Repeat every entry exactly. Pictures stay out.

SOURCE DATA:
[Start of section]
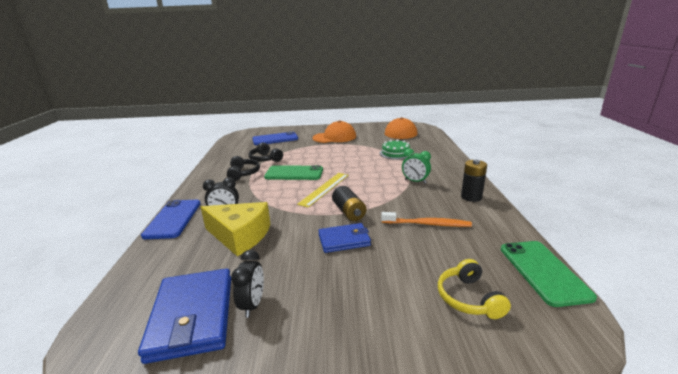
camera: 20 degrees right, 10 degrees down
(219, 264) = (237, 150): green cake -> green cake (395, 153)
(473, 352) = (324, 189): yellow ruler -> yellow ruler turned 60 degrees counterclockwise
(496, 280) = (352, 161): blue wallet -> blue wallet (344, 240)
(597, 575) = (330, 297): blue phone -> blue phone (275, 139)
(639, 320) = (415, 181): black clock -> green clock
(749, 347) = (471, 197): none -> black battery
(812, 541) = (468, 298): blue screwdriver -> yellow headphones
[End of section]
OUTPUT FOR THIS EXERCISE:
camera: 20 degrees right, 10 degrees down
(219, 264) = (237, 150): green cake -> green cake (395, 153)
(473, 352) = (324, 189): yellow ruler -> yellow ruler turned 60 degrees counterclockwise
(496, 280) = (352, 161): blue wallet -> blue wallet (344, 240)
(597, 575) = (330, 297): blue phone -> blue phone (275, 139)
(639, 320) = (415, 181): black clock -> green clock
(749, 347) = (471, 197): none -> black battery
(812, 541) = (468, 298): blue screwdriver -> yellow headphones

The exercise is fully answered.